[Records from a collection]
——————————
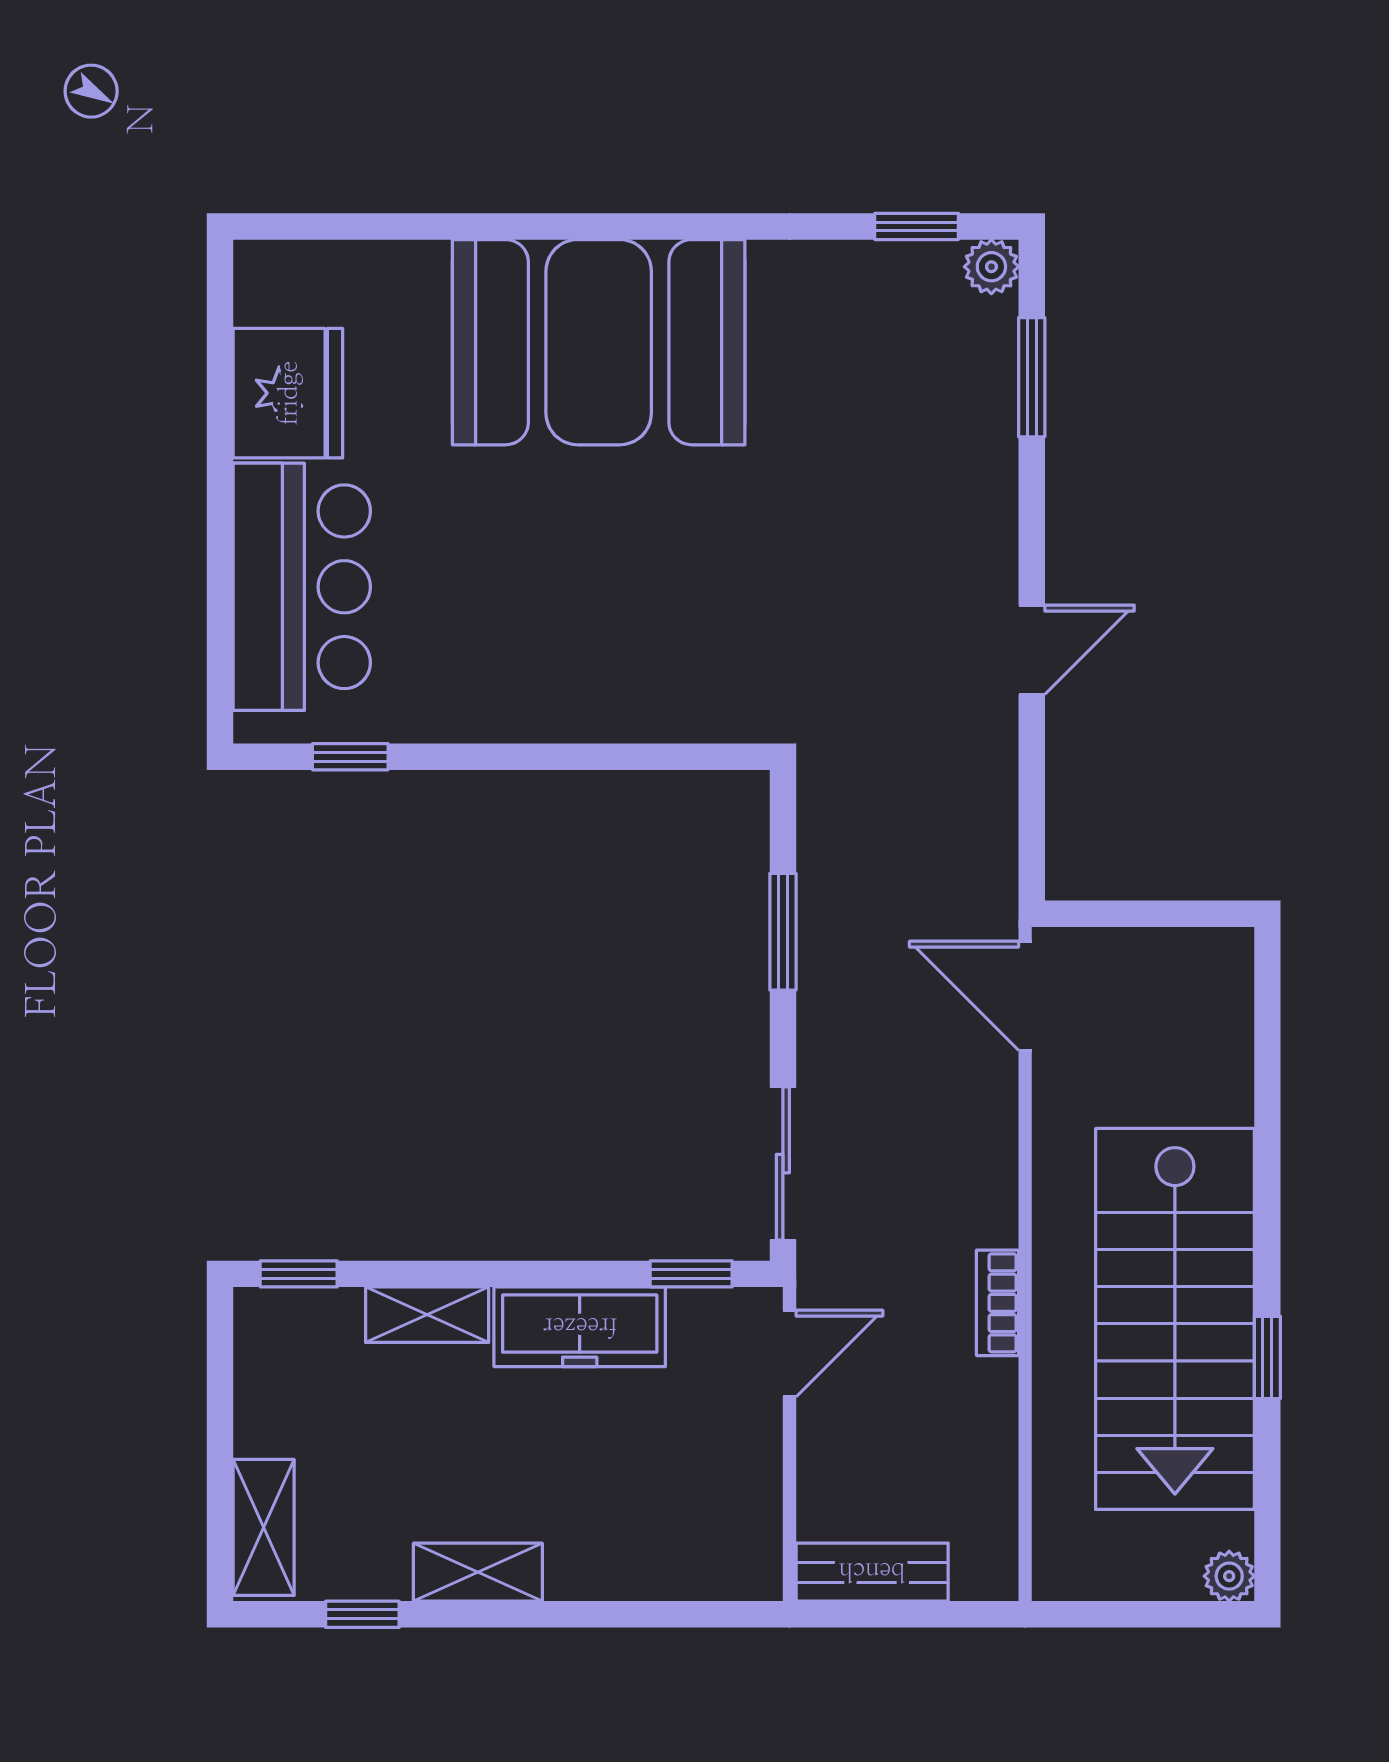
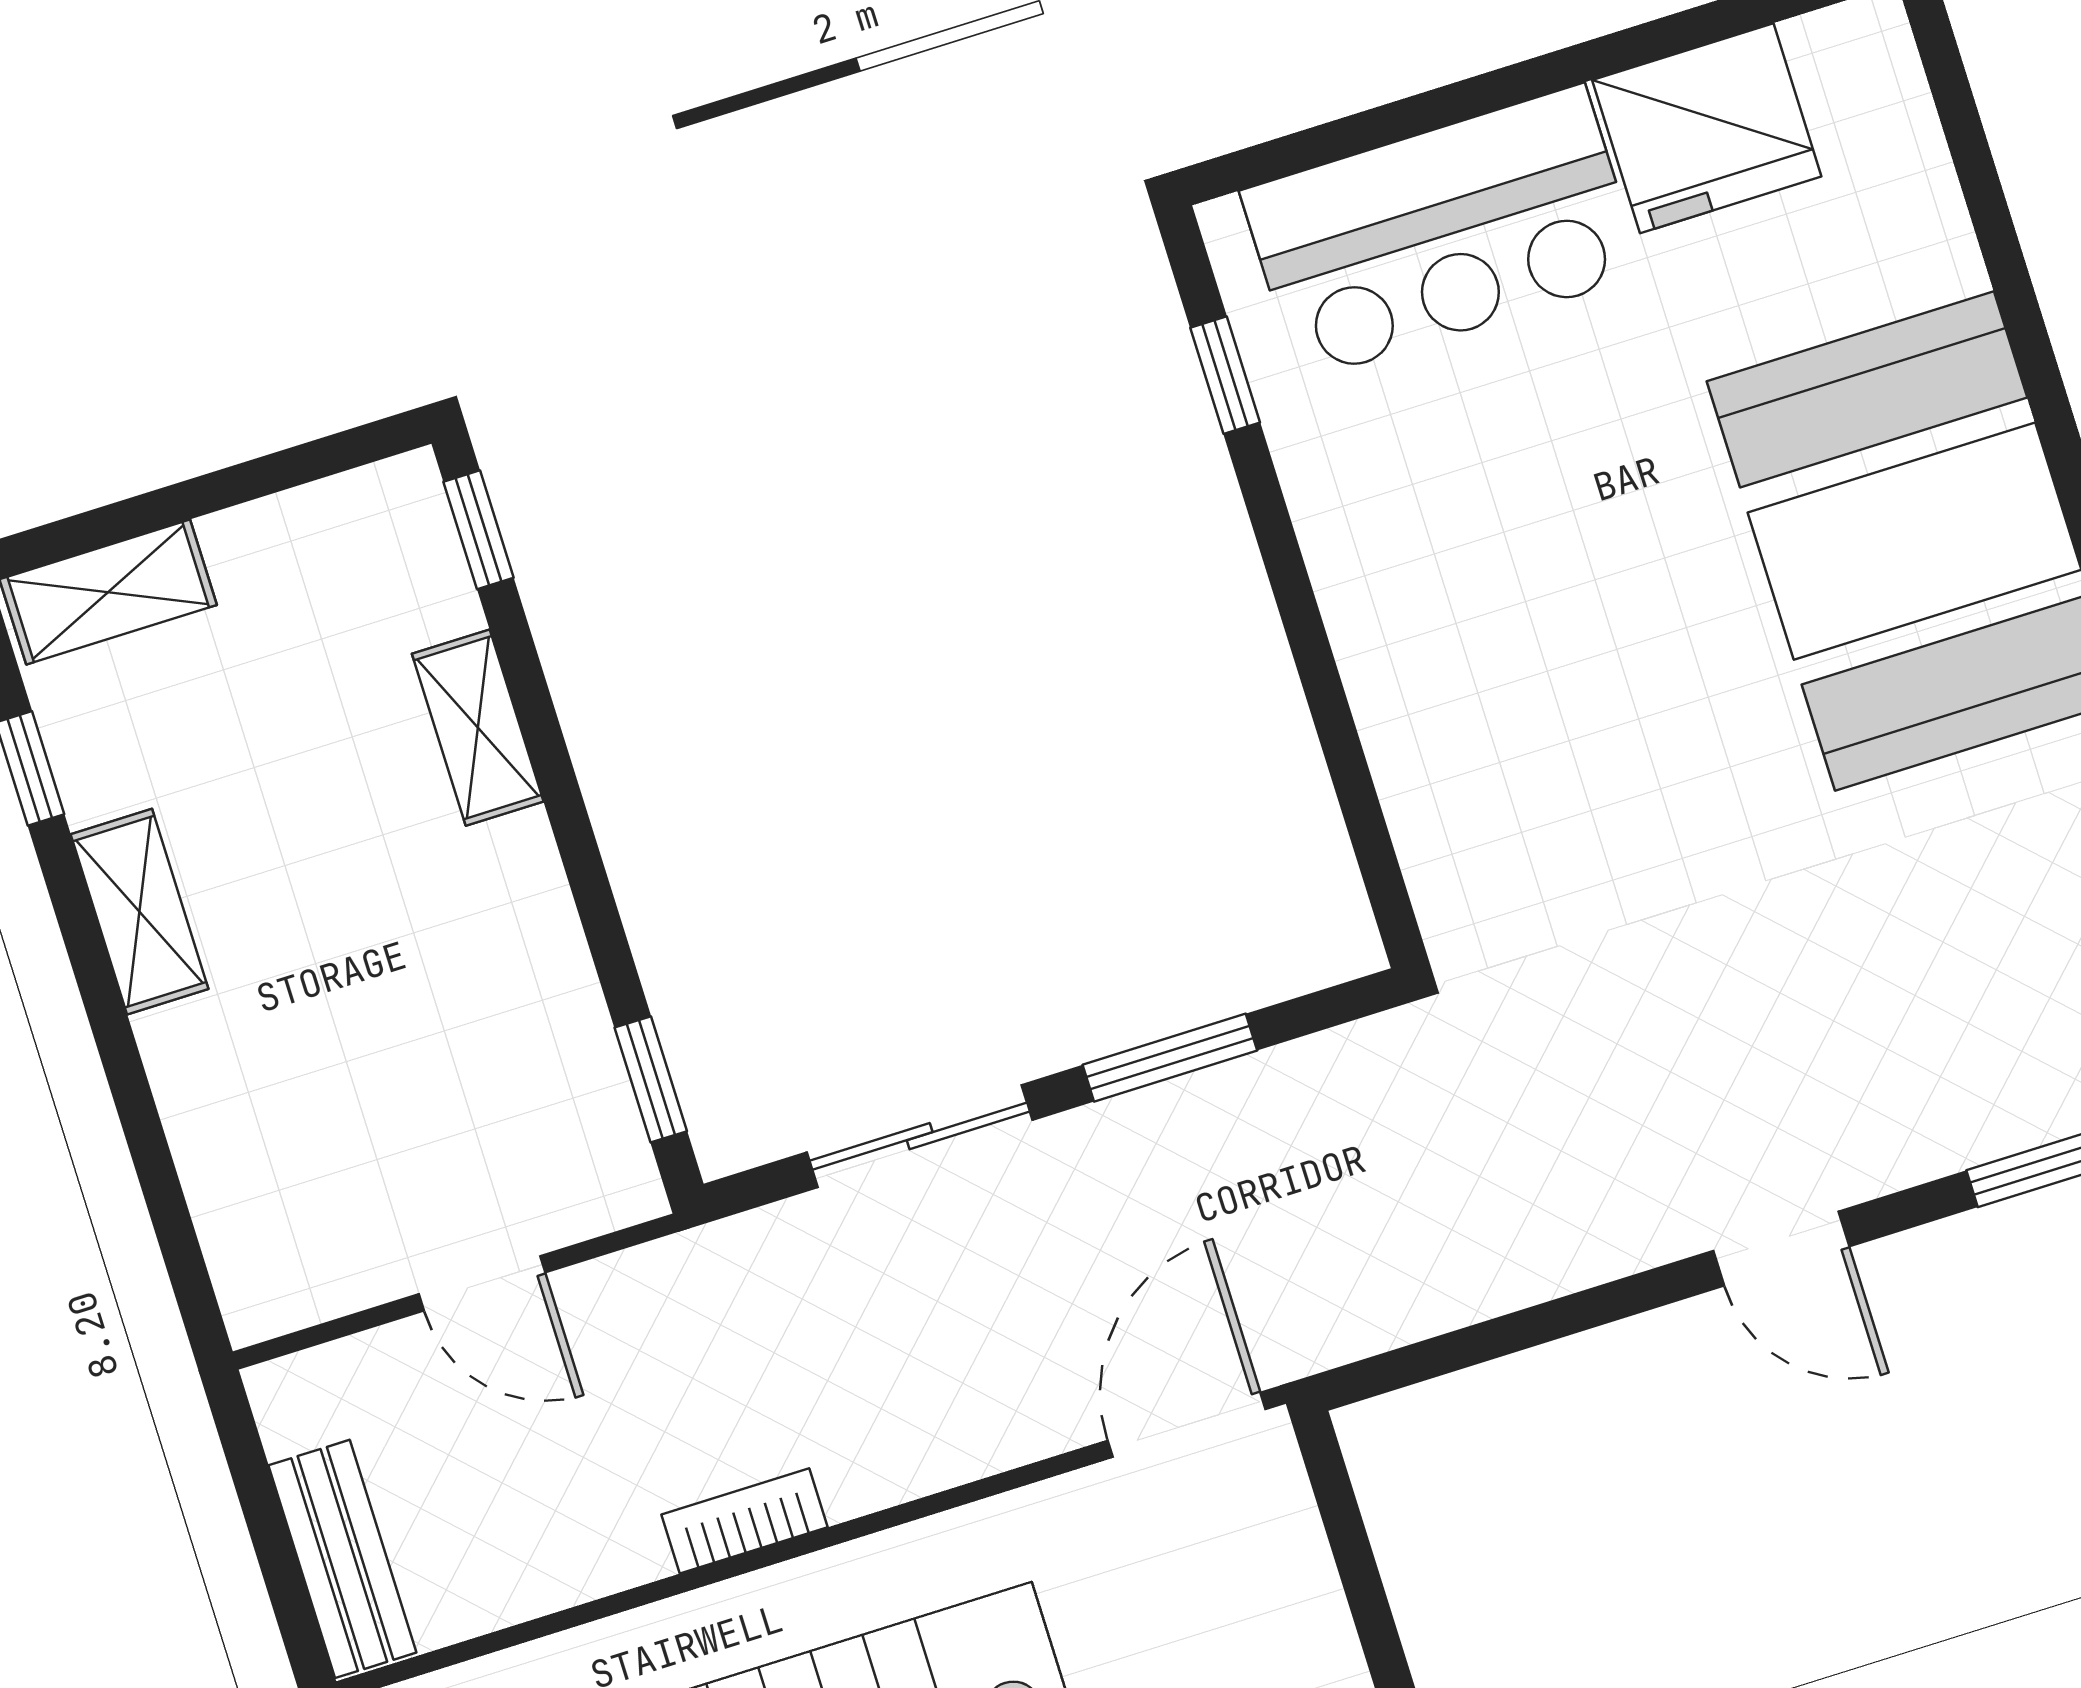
door: (1032, 650) -> (1781, 1249), moved
sliding door: (783, 1164) -> (920, 1136), moved
freezer: (580, 1327) -> (528, 946), removed
door: (789, 1354) -> (482, 1283), moved
bench: (872, 1572) -> (342, 1559), moved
——————————
[Exercise goal] Only lines holding the string "door" are wanted; gather each one from the entries above.

[Response area]
door: (1032, 650) -> (1781, 1249), moved
sliding door: (783, 1164) -> (920, 1136), moved
door: (789, 1354) -> (482, 1283), moved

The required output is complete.